> [Task details] Below are some records. Copy every line in them that holds "pixel".
-=-=-
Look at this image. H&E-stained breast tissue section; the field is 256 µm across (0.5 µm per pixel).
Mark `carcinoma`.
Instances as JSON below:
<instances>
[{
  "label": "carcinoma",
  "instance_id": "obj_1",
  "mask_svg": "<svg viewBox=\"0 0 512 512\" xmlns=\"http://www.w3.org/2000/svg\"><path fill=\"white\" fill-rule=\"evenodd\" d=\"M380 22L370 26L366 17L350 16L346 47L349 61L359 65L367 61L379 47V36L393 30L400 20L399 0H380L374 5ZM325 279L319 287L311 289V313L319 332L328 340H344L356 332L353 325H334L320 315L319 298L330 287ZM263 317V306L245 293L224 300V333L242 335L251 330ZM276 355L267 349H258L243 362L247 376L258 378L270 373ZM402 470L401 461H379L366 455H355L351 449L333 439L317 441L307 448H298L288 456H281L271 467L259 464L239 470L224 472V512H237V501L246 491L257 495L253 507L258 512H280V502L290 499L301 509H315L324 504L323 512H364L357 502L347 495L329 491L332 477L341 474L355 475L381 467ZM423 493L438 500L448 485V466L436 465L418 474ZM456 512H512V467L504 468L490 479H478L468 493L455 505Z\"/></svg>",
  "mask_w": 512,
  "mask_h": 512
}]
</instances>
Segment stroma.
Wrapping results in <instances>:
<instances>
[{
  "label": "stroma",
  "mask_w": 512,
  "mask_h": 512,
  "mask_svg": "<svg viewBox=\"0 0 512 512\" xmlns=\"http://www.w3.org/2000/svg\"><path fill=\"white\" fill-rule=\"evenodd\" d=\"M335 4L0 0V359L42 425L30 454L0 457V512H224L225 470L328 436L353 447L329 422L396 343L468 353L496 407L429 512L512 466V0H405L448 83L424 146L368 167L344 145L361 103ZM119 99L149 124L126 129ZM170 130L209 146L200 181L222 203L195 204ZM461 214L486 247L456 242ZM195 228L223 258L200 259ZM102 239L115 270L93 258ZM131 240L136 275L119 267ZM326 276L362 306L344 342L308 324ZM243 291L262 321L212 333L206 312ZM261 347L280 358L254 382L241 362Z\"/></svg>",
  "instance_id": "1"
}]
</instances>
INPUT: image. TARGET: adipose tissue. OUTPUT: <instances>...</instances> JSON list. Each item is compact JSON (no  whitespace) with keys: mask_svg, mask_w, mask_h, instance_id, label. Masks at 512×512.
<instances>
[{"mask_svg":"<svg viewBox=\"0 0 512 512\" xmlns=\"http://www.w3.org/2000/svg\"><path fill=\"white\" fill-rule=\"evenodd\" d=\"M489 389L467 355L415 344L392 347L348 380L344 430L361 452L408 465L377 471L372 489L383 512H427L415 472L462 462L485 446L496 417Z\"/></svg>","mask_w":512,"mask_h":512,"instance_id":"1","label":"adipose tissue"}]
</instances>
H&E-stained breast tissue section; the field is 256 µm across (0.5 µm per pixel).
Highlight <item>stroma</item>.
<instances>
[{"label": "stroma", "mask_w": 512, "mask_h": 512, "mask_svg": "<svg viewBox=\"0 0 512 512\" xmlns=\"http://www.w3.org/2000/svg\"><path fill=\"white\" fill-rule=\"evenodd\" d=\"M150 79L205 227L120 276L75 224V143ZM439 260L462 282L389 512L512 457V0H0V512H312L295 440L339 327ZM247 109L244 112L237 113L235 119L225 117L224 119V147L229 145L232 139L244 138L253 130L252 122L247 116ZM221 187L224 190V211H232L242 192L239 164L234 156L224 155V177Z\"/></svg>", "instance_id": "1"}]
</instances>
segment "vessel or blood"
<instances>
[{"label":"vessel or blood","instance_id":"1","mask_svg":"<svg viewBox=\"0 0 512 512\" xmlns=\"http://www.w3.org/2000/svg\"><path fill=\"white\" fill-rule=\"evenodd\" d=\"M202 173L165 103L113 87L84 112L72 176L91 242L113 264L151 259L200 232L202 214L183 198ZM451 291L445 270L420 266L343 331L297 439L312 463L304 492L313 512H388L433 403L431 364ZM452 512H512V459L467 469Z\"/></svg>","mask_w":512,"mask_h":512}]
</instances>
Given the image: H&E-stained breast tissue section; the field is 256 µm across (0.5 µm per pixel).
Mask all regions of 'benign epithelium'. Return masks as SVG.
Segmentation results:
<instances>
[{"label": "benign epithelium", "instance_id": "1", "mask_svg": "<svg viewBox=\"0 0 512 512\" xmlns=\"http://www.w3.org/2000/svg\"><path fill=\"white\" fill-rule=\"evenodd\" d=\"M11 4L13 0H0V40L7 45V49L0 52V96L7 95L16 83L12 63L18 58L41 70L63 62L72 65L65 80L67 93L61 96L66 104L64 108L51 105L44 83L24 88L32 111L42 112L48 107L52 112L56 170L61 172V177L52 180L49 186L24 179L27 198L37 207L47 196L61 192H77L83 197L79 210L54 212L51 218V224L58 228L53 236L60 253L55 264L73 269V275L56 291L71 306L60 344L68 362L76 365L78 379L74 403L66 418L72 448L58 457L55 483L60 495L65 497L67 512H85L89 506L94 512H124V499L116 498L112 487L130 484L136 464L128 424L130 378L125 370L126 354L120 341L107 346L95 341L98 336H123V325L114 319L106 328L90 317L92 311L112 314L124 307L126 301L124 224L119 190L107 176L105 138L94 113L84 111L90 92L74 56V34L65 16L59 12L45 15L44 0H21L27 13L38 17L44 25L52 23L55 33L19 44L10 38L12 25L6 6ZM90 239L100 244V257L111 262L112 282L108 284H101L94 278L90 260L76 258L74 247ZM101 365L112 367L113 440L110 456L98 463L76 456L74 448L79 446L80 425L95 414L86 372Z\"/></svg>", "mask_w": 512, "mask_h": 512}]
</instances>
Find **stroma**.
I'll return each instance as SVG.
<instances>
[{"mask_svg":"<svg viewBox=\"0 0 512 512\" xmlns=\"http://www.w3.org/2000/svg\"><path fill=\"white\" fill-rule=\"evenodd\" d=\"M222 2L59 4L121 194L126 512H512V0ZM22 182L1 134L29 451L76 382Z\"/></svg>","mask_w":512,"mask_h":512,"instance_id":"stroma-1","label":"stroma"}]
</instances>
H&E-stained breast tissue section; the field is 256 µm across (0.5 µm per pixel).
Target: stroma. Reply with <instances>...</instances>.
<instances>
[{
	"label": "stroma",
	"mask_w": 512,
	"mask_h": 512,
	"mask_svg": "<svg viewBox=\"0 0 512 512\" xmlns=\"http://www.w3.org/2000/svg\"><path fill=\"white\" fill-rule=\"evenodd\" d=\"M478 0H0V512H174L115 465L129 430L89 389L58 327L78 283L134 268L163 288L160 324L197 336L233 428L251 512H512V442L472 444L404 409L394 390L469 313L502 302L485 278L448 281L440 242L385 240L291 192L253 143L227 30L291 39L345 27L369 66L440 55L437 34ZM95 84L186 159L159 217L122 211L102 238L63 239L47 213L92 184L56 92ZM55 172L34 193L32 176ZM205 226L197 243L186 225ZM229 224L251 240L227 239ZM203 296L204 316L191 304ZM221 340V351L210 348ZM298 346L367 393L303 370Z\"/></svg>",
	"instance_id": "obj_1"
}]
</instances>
-=-=-
> [Answer to this exercise]
Look at this image. H&E-stained breast tissue section; the field is 256 µm across (0.5 µm per pixel).
H&E-stained breast tissue section; the field is 256 µm across (0.5 µm per pixel).
Given the image: H&E-stained breast tissue section; the field is 256 µm across (0.5 µm per pixel).
H&E-stained breast tissue section; the field is 256 µm across (0.5 µm per pixel).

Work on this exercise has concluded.